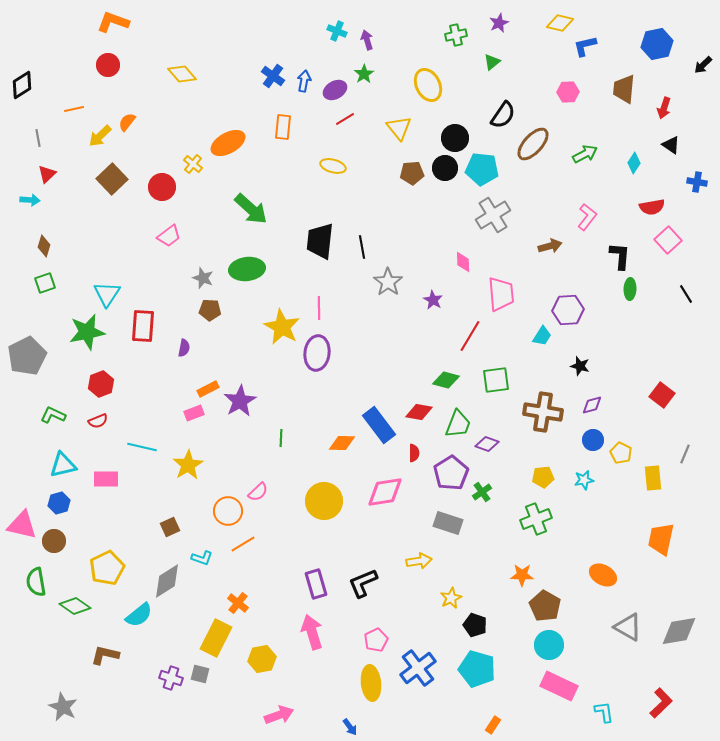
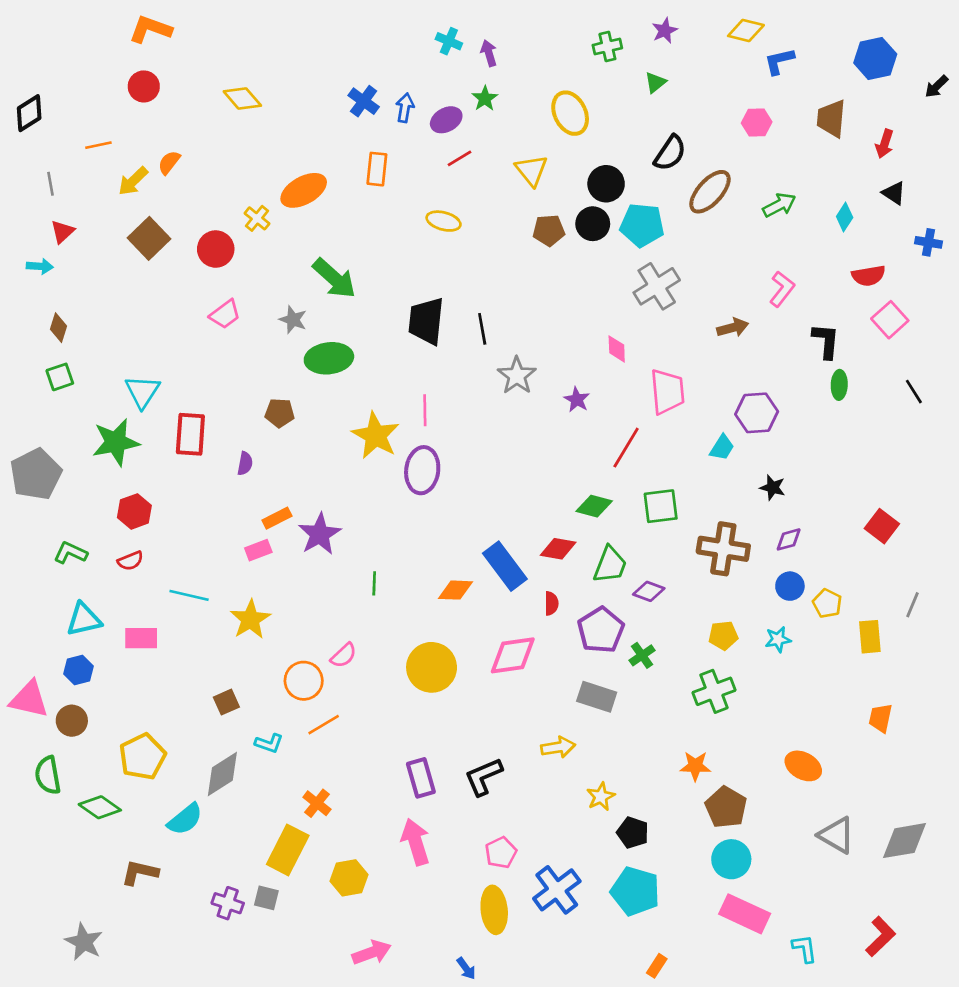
gray star: (203, 278) -> (293, 320), moved
orange trapezoid: (661, 539) -> (881, 718), size x0.7

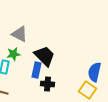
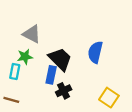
blue semicircle: (95, 72) -> (95, 52), moved
black cross: (48, 84) -> (64, 91), turned -32

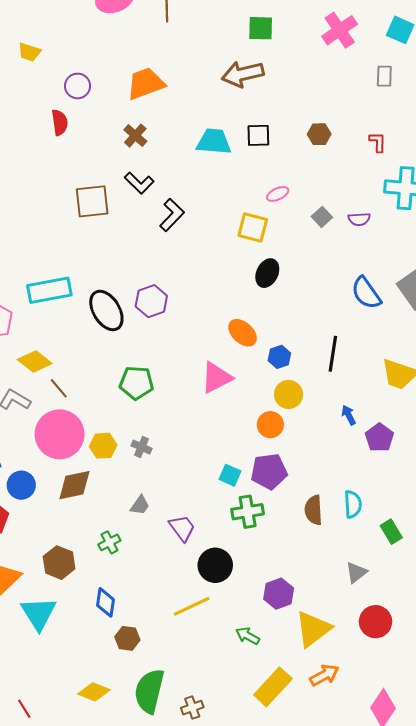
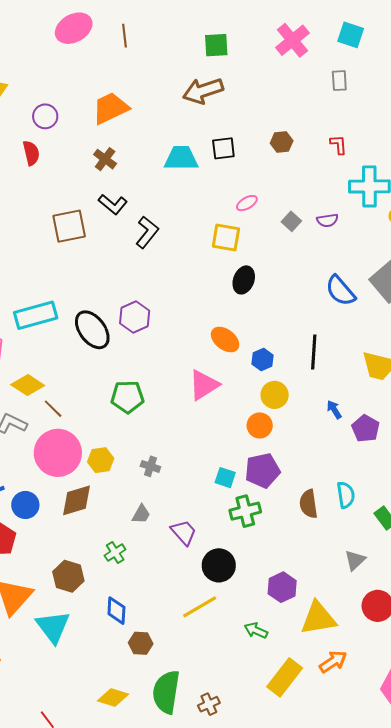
gray cross: (142, 447) -> (150, 466), moved
yellow triangle: (313, 629) -> (318, 618), turned 33

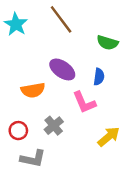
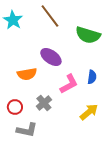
green semicircle: (107, 43) -> (88, 35), size x1.4
blue semicircle: (99, 77) -> (92, 77), moved
pink L-shape: (84, 102) -> (69, 84), turned -95

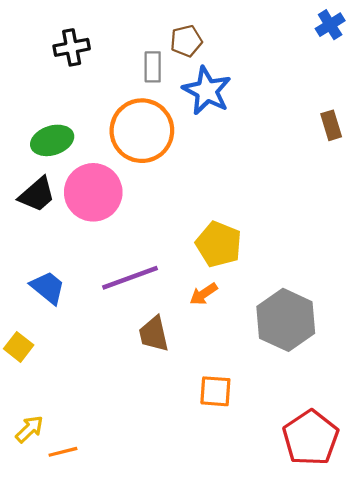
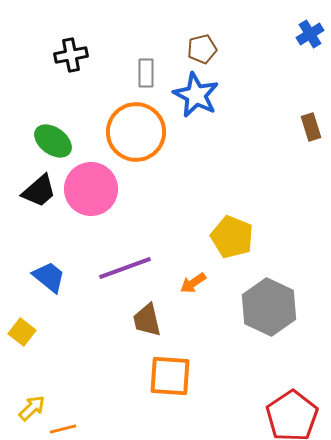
brown pentagon: (186, 41) -> (202, 49), moved
green ellipse: (52, 140) -> (53, 141), turned 54
yellow pentagon: (219, 244) -> (232, 237), moved
orange square: (215, 391) -> (170, 376), moved, size x1.4

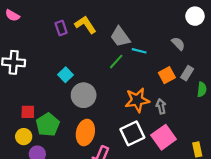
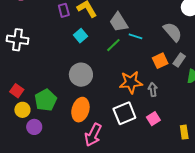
gray semicircle: (178, 44) -> (173, 32), size x1.5
cyan square: (65, 75) -> (81, 36), moved
red square: (28, 112) -> (17, 91), moved, turned 32
pink square: (164, 137) -> (153, 119), size x0.6

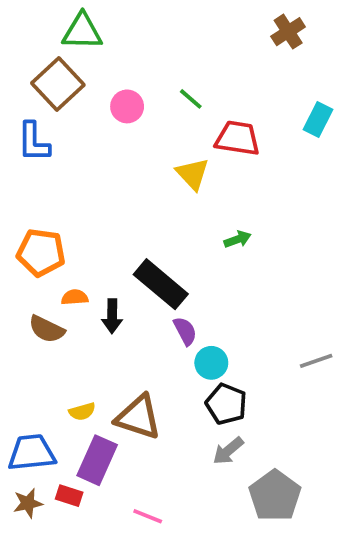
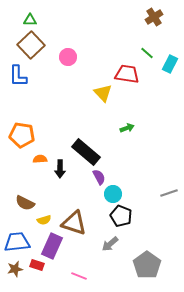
green triangle: (82, 32) -> (30, 20), moved, size x0.6
green line: (191, 99) -> (147, 53), moved
brown semicircle: (47, 329) -> (25, 203), moved
gray arrow: (228, 451) -> (110, 244), moved

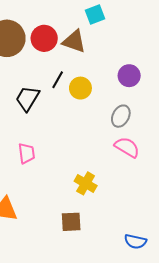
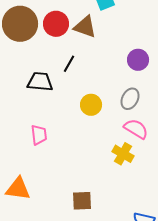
yellow circle: (80, 88) -> (91, 105), moved
black trapezoid: (28, 98) -> (40, 82), turned 64
yellow cross: (86, 183) -> (123, 154), moved

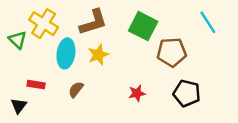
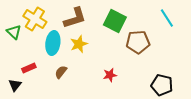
red rectangle: (36, 85) -> (29, 68), turned -32
black pentagon: (187, 93) -> (162, 85), moved

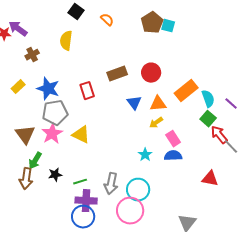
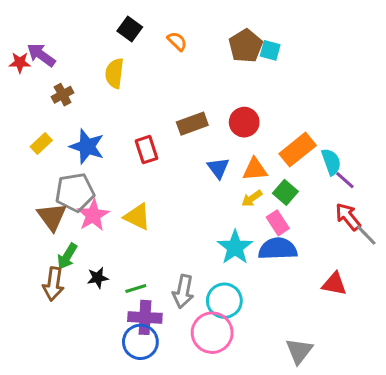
purple line: (231, 104) -> (345, 180), moved
gray pentagon: (55, 113) -> (75, 192), moved
green square: (208, 119) -> (285, 192), moved
cyan star: (145, 155) -> (235, 247), size x1.6
blue semicircle: (173, 156) -> (278, 249), size x1.4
_ _ _ _ _
- **Task goal**: Look through the data above. Find each line with the string "triangle" and copy it.

- **Solution below**:
yellow triangle: (313, 629) -> (318, 618), turned 33
green triangle: (82, 32) -> (30, 20), moved, size x0.6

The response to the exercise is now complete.